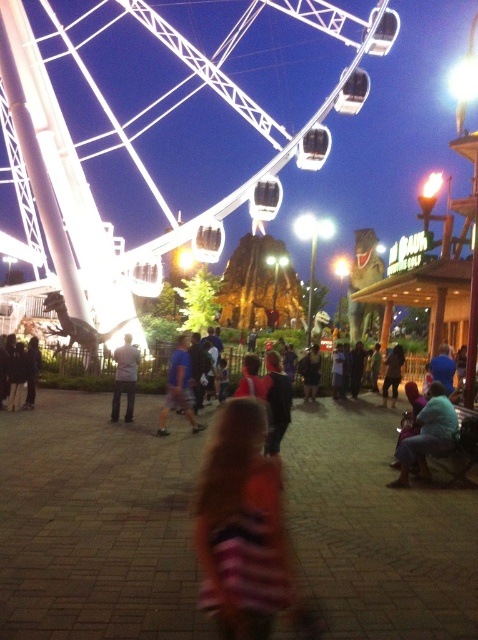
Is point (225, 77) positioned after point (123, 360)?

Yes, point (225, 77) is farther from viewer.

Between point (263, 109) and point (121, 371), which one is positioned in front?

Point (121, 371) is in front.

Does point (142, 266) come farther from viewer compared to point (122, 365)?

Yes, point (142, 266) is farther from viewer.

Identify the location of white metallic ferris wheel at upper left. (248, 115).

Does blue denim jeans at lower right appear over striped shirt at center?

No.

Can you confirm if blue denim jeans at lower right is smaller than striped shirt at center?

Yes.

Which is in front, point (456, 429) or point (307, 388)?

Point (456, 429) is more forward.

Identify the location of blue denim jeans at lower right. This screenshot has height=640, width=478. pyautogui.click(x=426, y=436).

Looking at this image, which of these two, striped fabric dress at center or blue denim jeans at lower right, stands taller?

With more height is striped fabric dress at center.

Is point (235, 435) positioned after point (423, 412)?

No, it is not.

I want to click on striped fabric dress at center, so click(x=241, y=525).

---

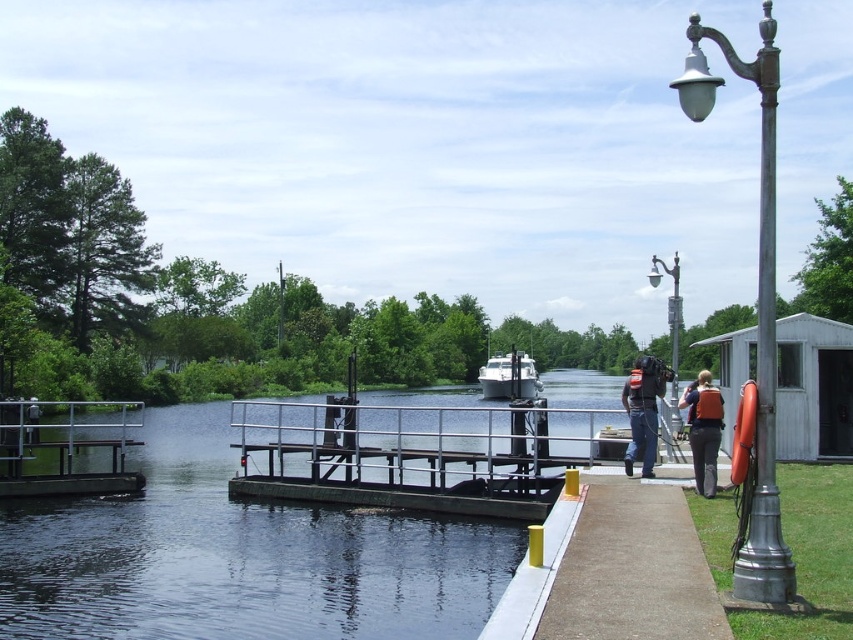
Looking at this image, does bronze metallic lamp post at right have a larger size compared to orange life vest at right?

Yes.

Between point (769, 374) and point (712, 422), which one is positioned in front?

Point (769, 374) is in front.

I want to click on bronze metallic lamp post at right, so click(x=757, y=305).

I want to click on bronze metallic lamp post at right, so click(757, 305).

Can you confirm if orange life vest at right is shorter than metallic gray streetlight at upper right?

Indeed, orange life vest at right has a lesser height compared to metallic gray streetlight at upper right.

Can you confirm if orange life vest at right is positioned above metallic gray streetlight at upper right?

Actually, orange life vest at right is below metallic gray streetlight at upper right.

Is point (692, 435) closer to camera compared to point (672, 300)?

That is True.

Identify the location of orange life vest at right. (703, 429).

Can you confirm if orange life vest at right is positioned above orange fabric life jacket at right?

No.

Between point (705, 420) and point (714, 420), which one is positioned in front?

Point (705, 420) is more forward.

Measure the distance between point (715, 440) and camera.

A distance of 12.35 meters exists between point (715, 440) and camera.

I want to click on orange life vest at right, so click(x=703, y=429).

---

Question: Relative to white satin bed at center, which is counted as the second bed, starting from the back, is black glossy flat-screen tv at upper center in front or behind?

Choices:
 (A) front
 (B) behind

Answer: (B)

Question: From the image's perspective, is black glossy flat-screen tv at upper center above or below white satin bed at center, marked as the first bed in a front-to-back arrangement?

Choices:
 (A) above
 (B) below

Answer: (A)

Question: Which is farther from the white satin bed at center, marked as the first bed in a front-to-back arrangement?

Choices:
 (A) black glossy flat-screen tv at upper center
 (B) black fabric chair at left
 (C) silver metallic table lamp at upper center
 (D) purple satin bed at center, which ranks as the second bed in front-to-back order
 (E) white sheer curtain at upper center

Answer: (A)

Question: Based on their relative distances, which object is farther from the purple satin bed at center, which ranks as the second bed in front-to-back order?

- WHAT THE TASK REQUIRES -
Rewrite the rows from the line that has "Can you confirm if orange life vest at right is shorter" through the line that has "A distance of", renaming "metallic gray streetlight" as "gray metal street lamp" and leaving everything else as it is.

- RESULT OF THE TASK -
Can you confirm if orange life vest at right is shorter than gray metal street lamp at upper right?

Indeed, orange life vest at right has a lesser height compared to gray metal street lamp at upper right.

Can you confirm if orange life vest at right is positioned above gray metal street lamp at upper right?

Actually, orange life vest at right is below gray metal street lamp at upper right.

Is point (692, 435) closer to camera compared to point (672, 300)?

That is True.

Identify the location of orange life vest at right. (703, 429).

Can you confirm if orange life vest at right is positioned above orange fabric life jacket at right?

No.

Between point (705, 420) and point (714, 420), which one is positioned in front?

Point (705, 420) is more forward.

Measure the distance between point (715, 440) and camera.

A distance of 12.35 meters exists between point (715, 440) and camera.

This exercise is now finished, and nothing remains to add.